(Object state change records)
######

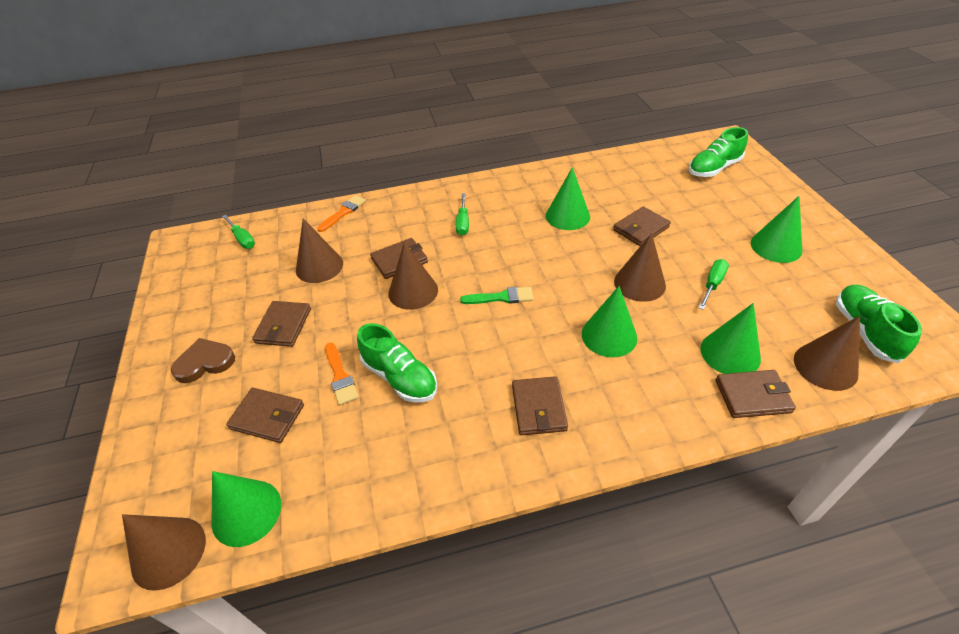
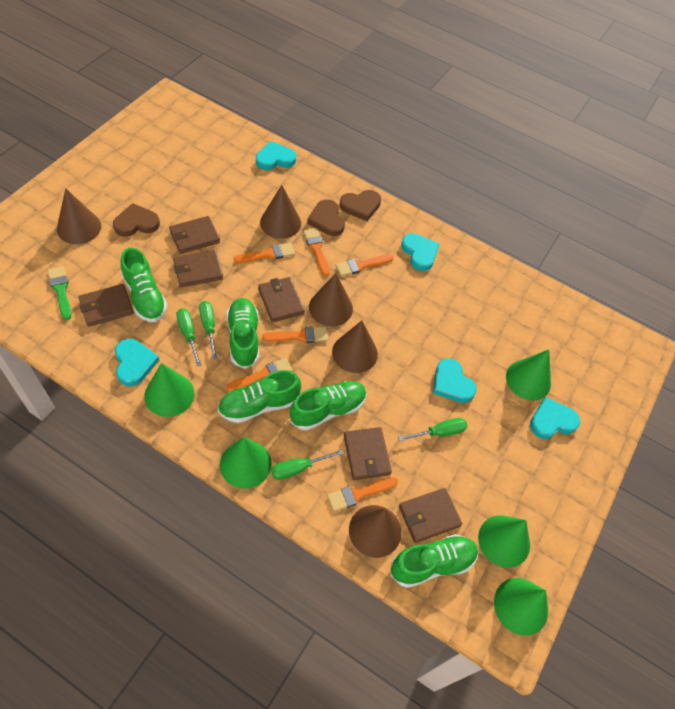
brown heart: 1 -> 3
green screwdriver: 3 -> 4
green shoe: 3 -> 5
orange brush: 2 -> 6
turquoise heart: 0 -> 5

######

◆ Work task: A word-for-word copy of the entries above is what is needed, without any images.

◆ Solved exercise:
brown heart: 1 -> 3
green screwdriver: 3 -> 4
green shoe: 3 -> 5
orange brush: 2 -> 6
turquoise heart: 0 -> 5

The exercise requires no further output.